Recorded information »
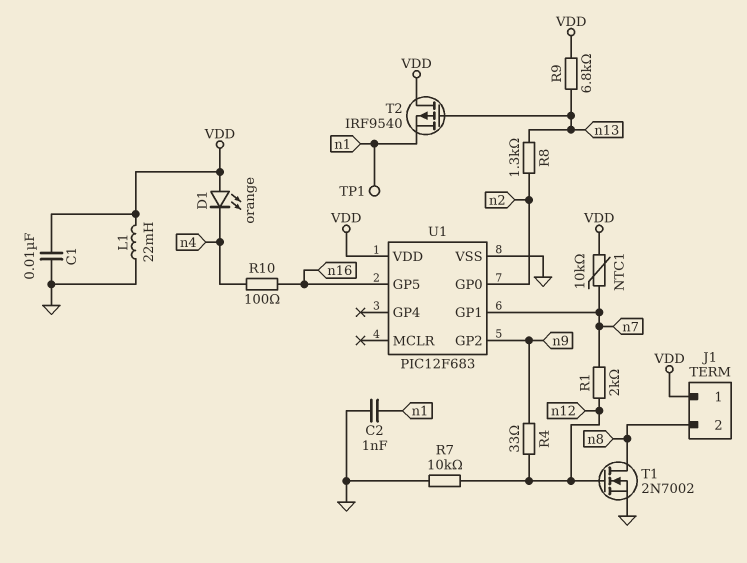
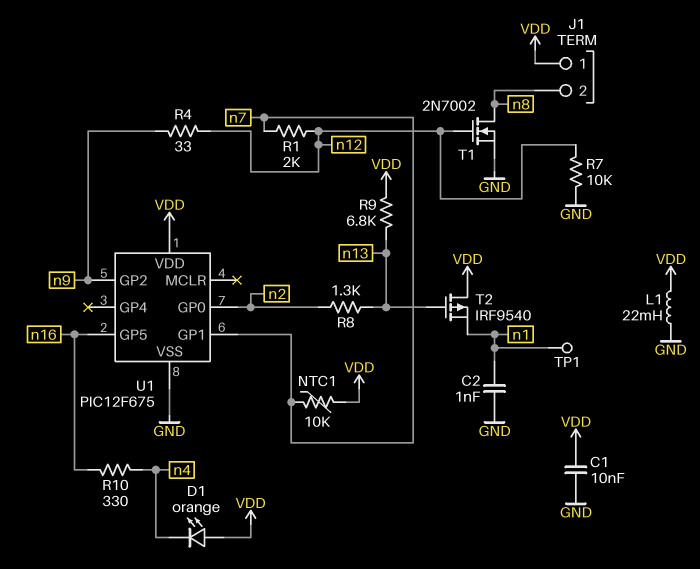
R10: 100 (n4, n16) -> 330 (n4, n16)
U1: PIC12F683 -> PIC12F675

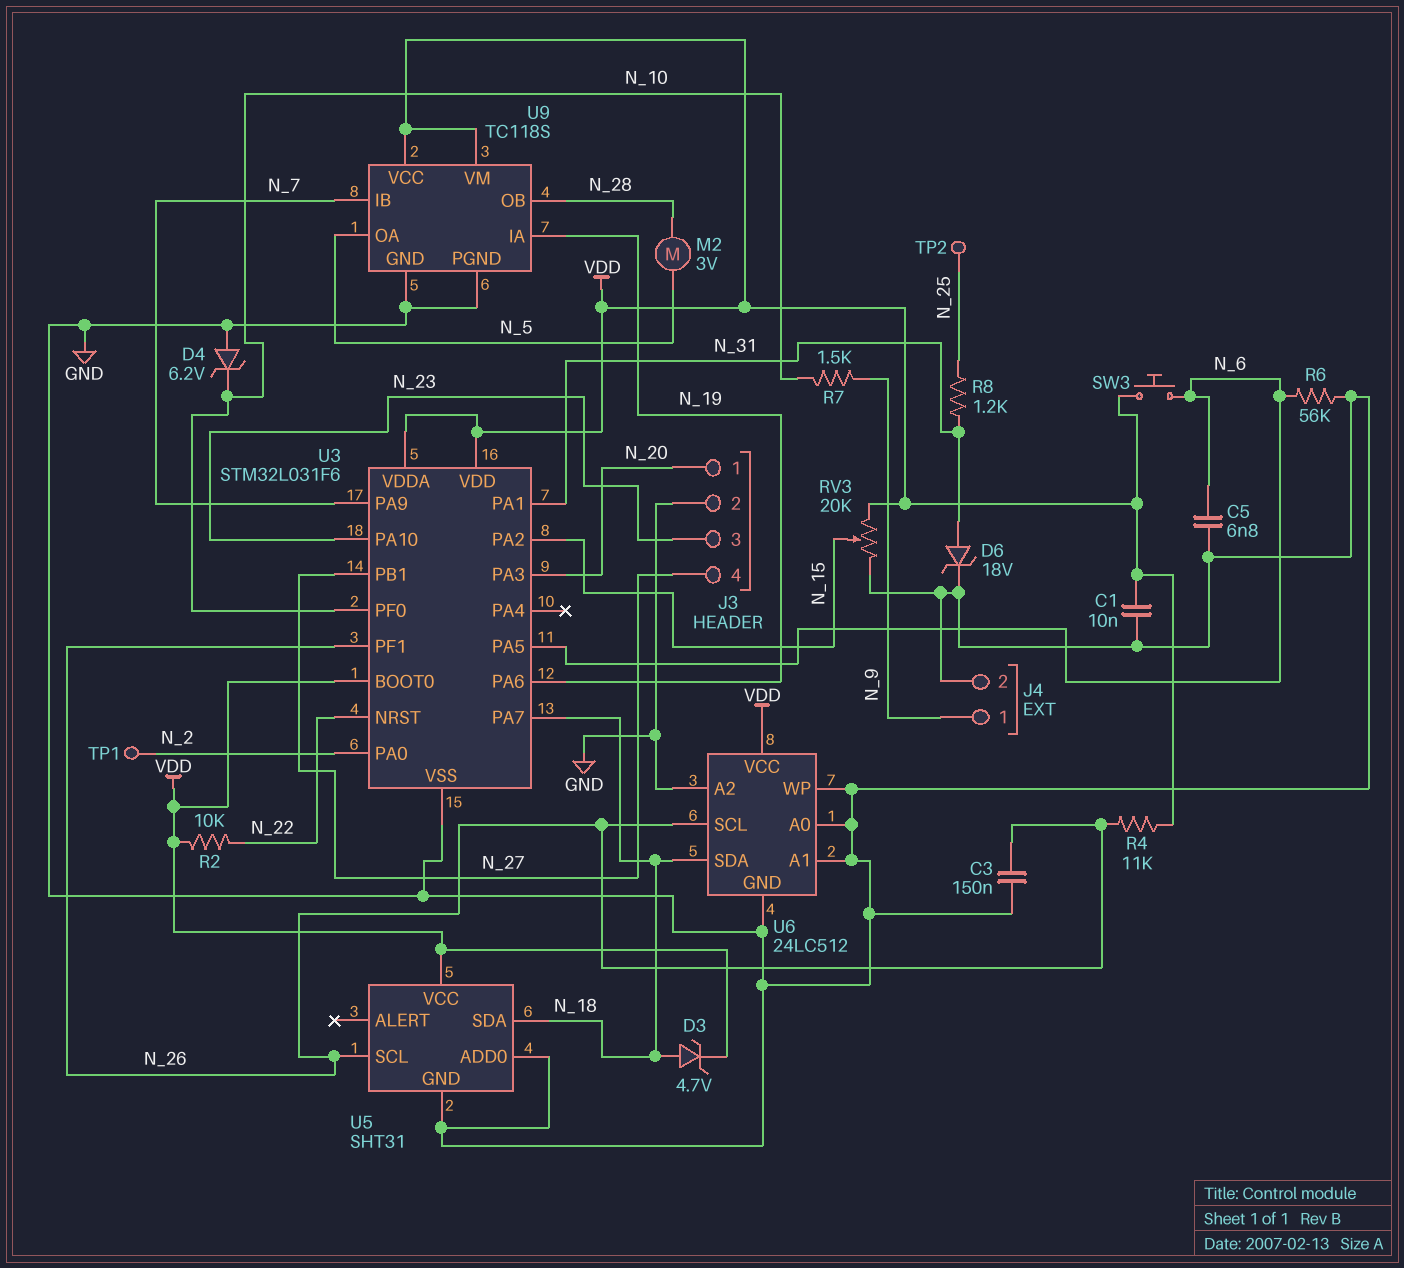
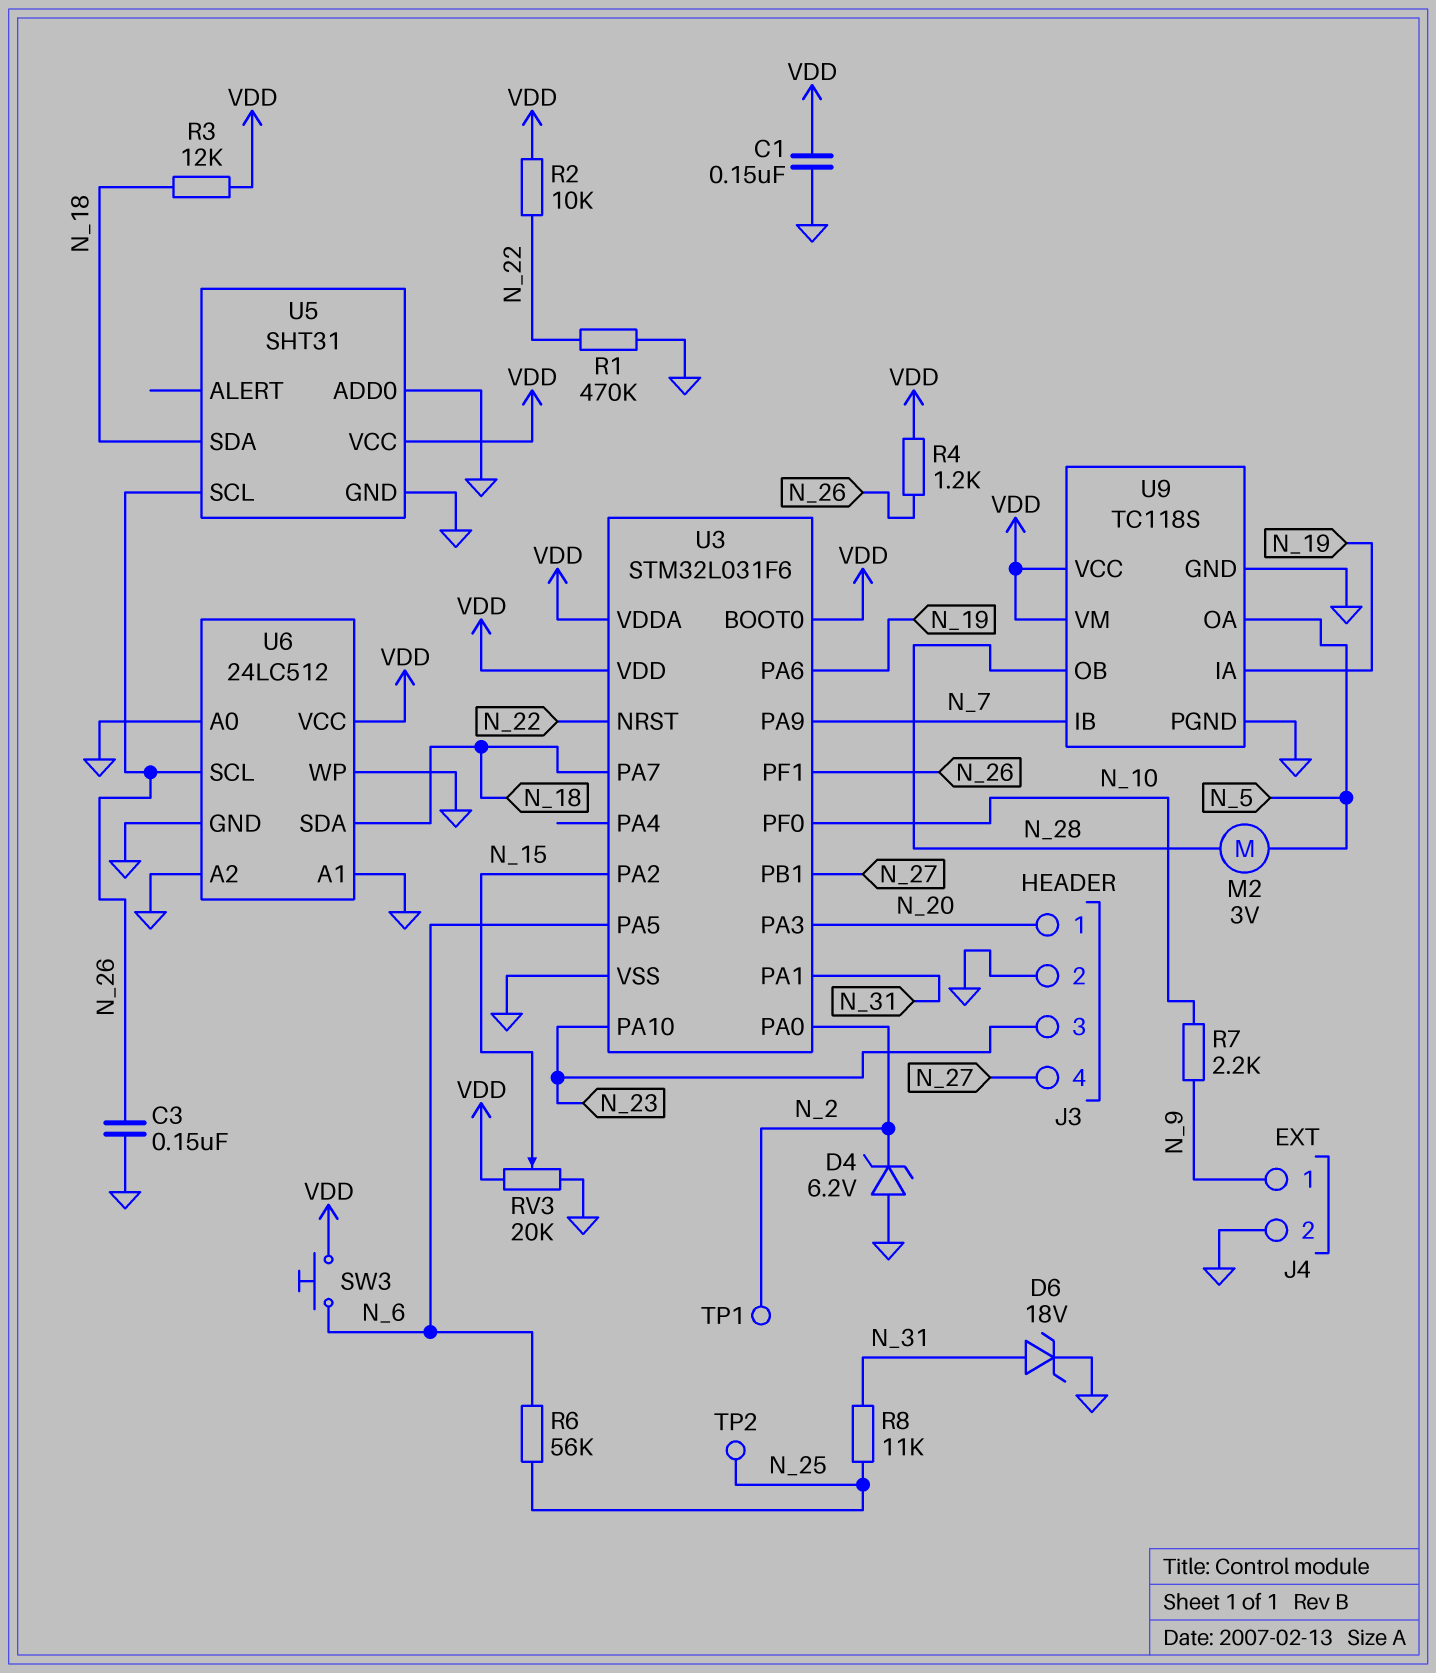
C1: 10nF (GND, VDD) -> 150nF (GND, VDD)
C5: 6.8nF (GND, N_6) -> none
D3: zener 4.7V (A N_18, K VDD) -> none
D4: zener 6.2V (A GND, K N_10) -> zener 6.2V (A GND, K N_2)
R1: none -> 470k (GND, N_22)
R3: none -> 12k (N_18, VDD)
R4: 11k (N_26, VDD) -> 1.2k (N_26, VDD)
R6: 56k (GND, N_6) -> 56k (N_6, N_25)
R7: 1.5k (N_9, N_10) -> 2.2k (N_9, N_10)
R8: 1.2k (N_25, N_31) -> 11k (N_25, N_31)

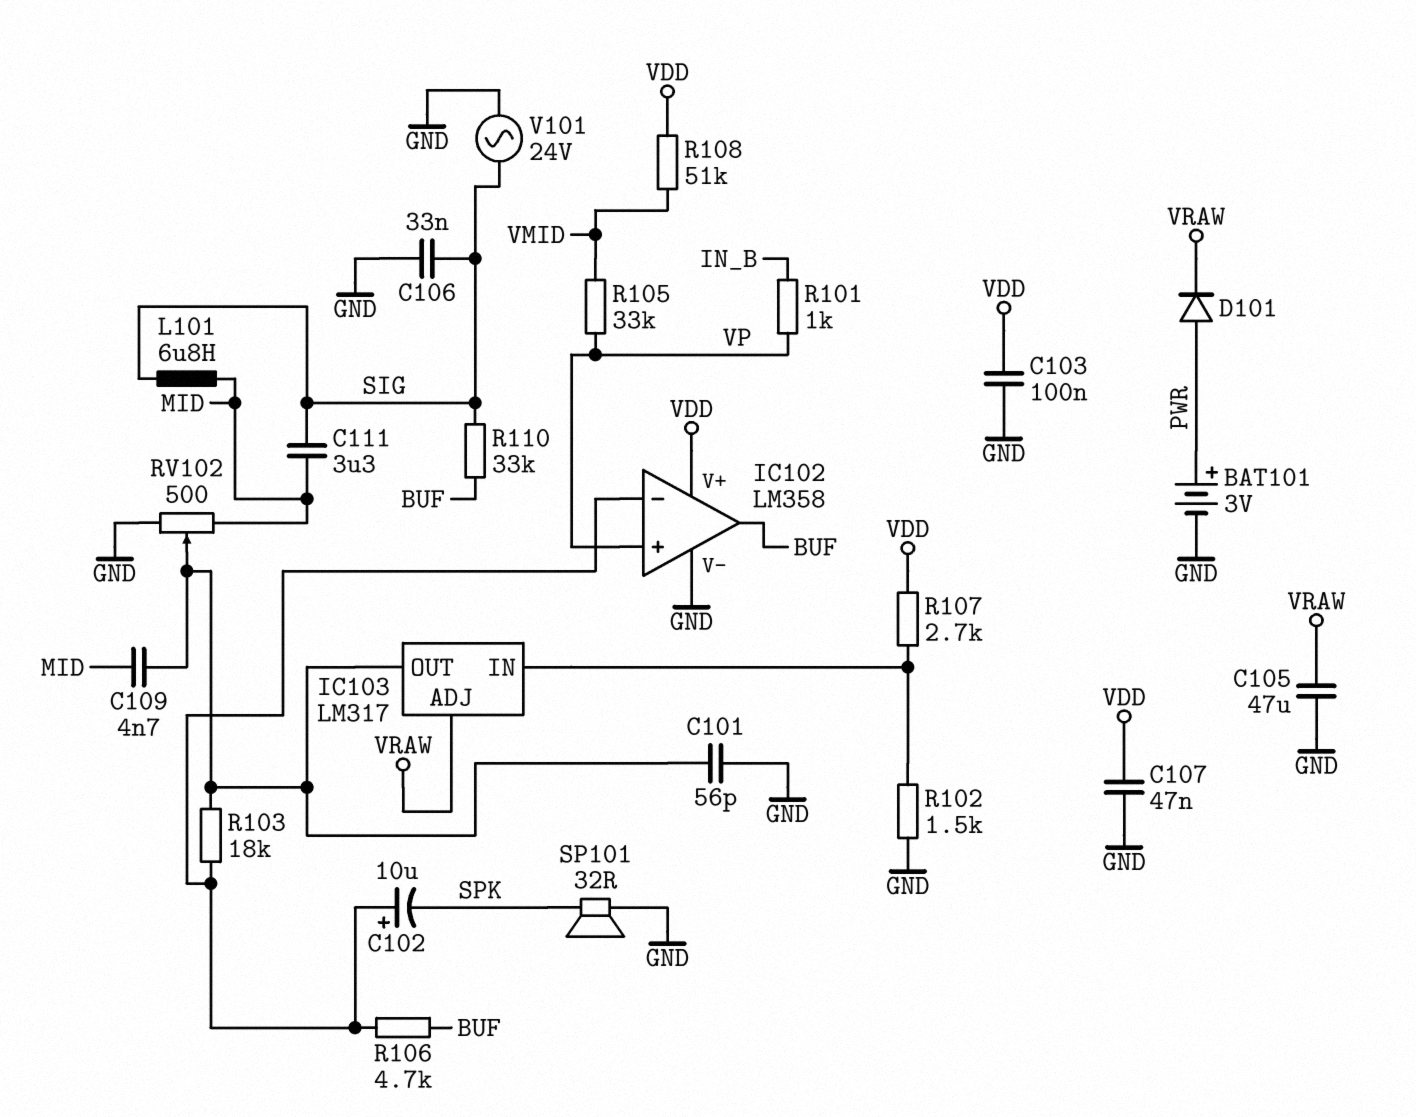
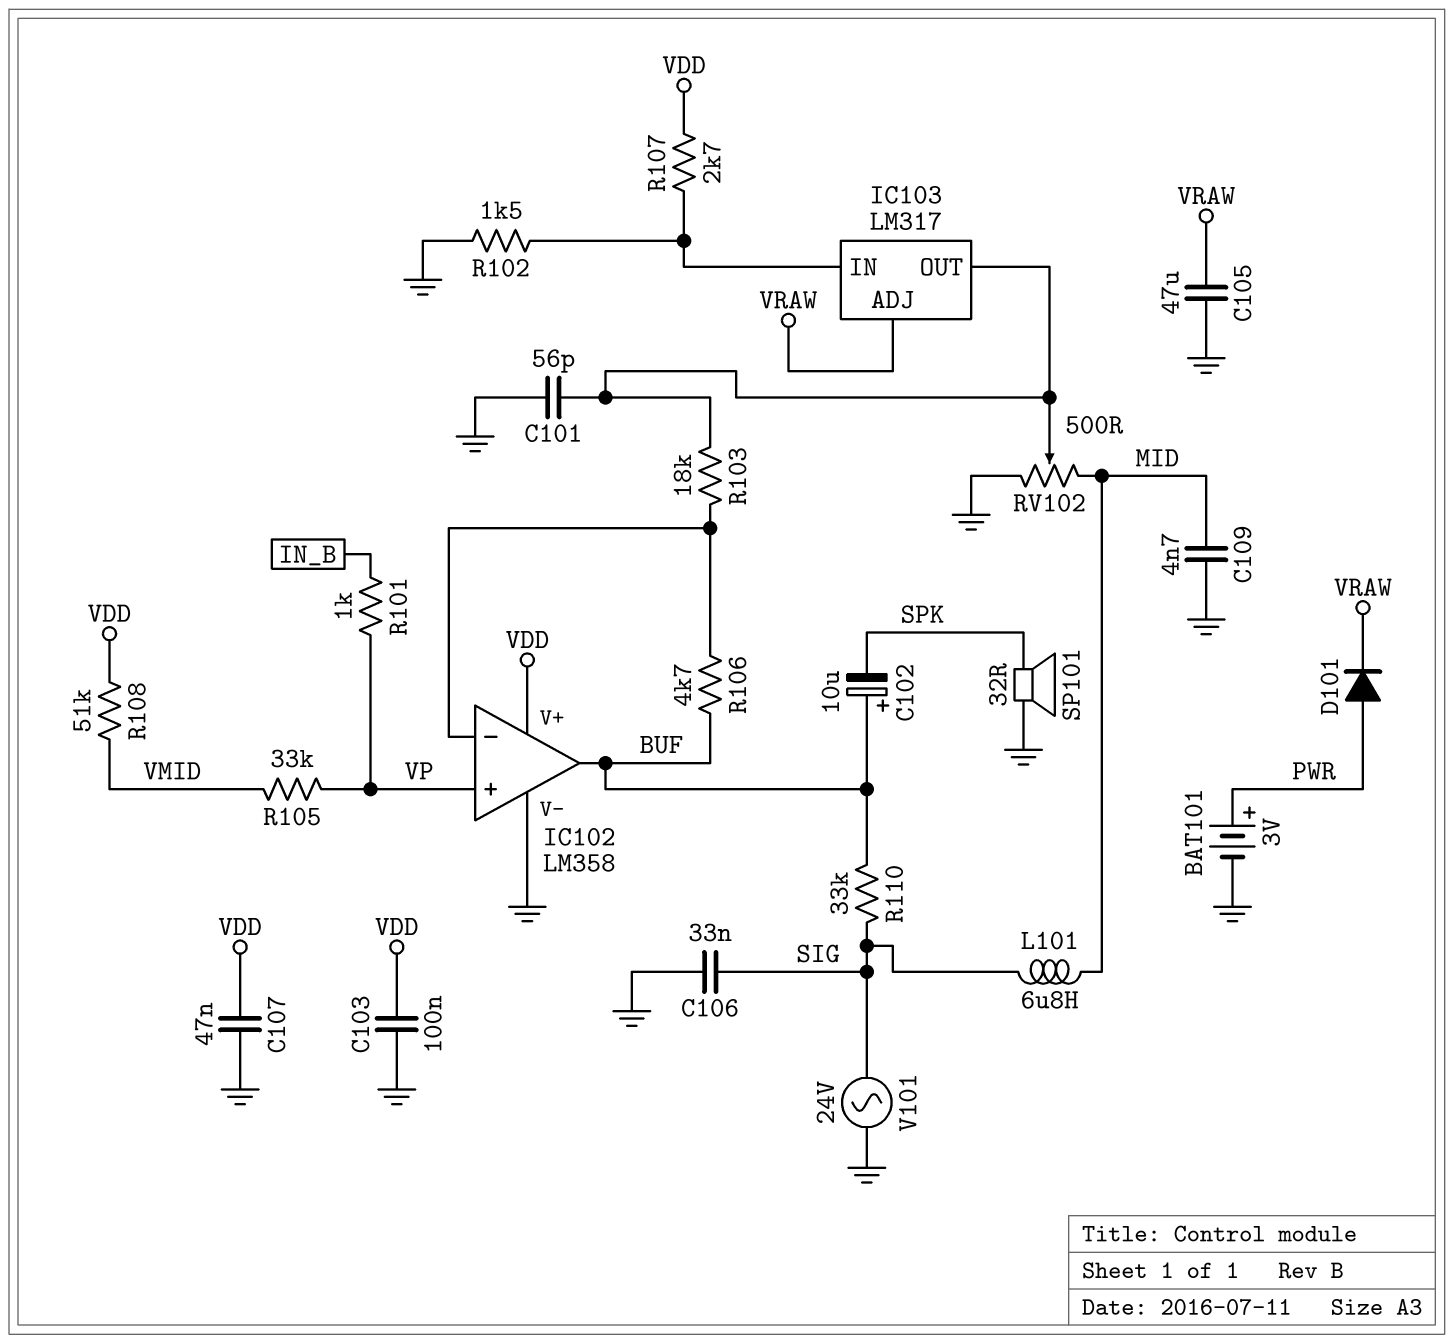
C102: 10uF (plus IC102/in-, minus SPK) -> 10uF (plus BUF, minus SPK)
C109: 4.7nF (IC103/OUT, MID) -> 4.7nF (GND, MID)
C111: 3.3uF (MID, SIG) -> none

Directions » Produce an exact copy of every line above, with the images left out.

Answer area »
R10: 100 (n4, n16) -> 330 (n4, n16)
U1: PIC12F683 -> PIC12F675

C1: 10nF (GND, VDD) -> 150nF (GND, VDD)
C5: 6.8nF (GND, N_6) -> none
D3: zener 4.7V (A N_18, K VDD) -> none
D4: zener 6.2V (A GND, K N_10) -> zener 6.2V (A GND, K N_2)
R1: none -> 470k (GND, N_22)
R3: none -> 12k (N_18, VDD)
R4: 11k (N_26, VDD) -> 1.2k (N_26, VDD)
R6: 56k (GND, N_6) -> 56k (N_6, N_25)
R7: 1.5k (N_9, N_10) -> 2.2k (N_9, N_10)
R8: 1.2k (N_25, N_31) -> 11k (N_25, N_31)

C102: 10uF (plus IC102/in-, minus SPK) -> 10uF (plus BUF, minus SPK)
C109: 4.7nF (IC103/OUT, MID) -> 4.7nF (GND, MID)
C111: 3.3uF (MID, SIG) -> none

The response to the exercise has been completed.